#### Instructions to follow:
Skip the pictures. Return exactly the lines from the one containing "orange box: 2 -> 5" through the end of the entries below.
======== Extracted records
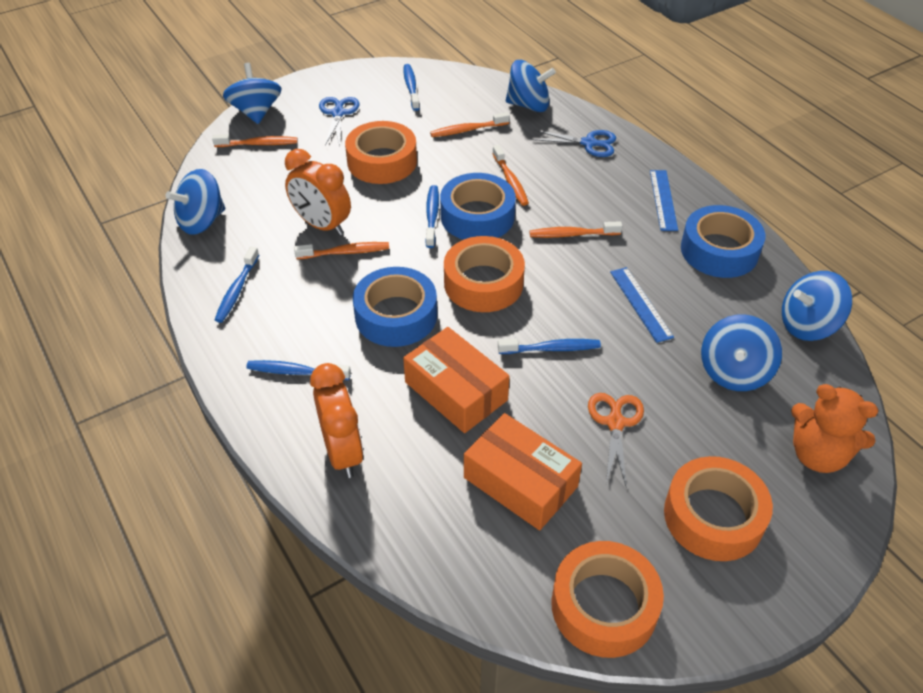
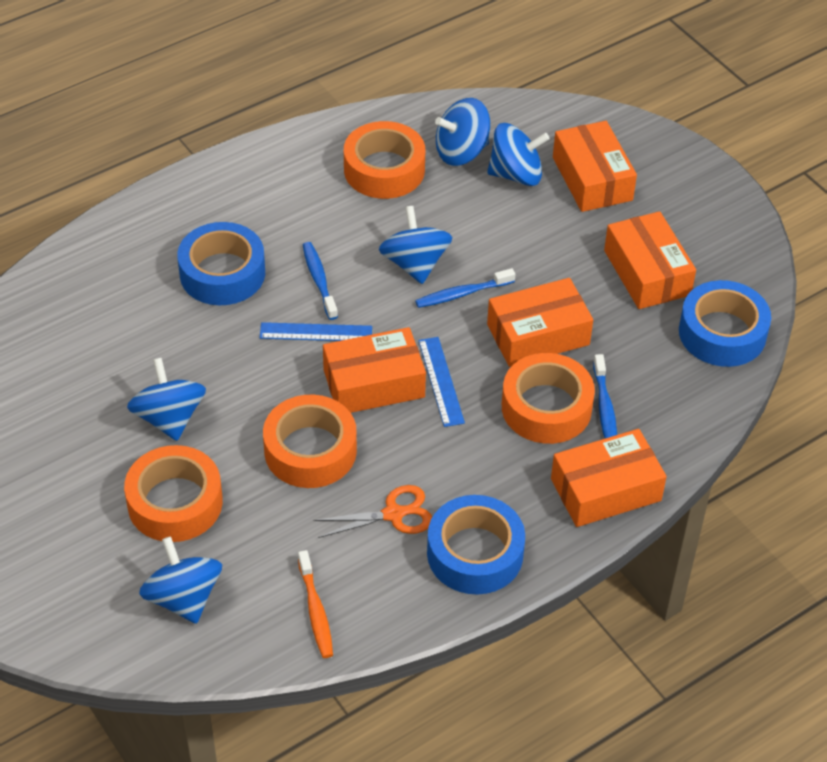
blue scissors: 2 -> 0
blue toothbrush: 5 -> 3
orange box: 2 -> 5
orange clock: 2 -> 0
orange teddy bear: 1 -> 0
orange toothbrush: 5 -> 1

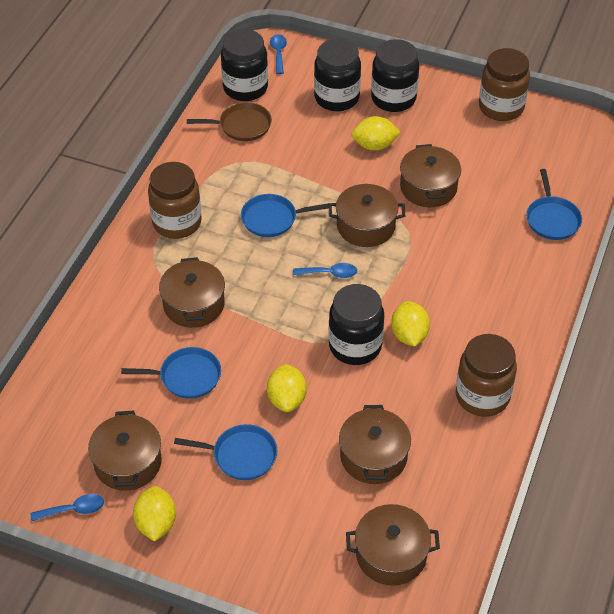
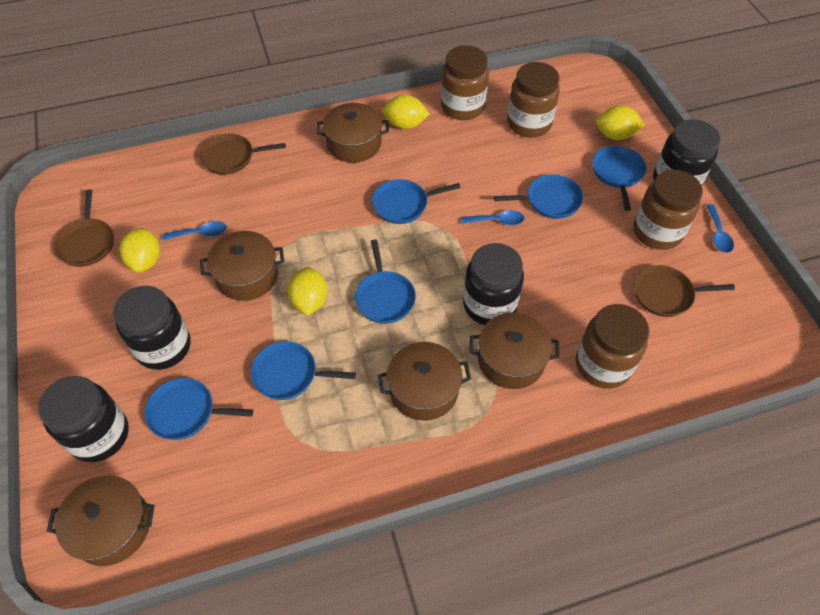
blue pan: 4 -> 6
brown jar: 3 -> 4
brown pan: 1 -> 3
brown pot: 6 -> 5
================
#### Solved exercise:
orange box: 2 -> 5
orange clock: 2 -> 0
orange teddy bear: 1 -> 0
orange toothbrush: 5 -> 1

blue pan: 4 -> 6
brown jar: 3 -> 4
brown pan: 1 -> 3
brown pot: 6 -> 5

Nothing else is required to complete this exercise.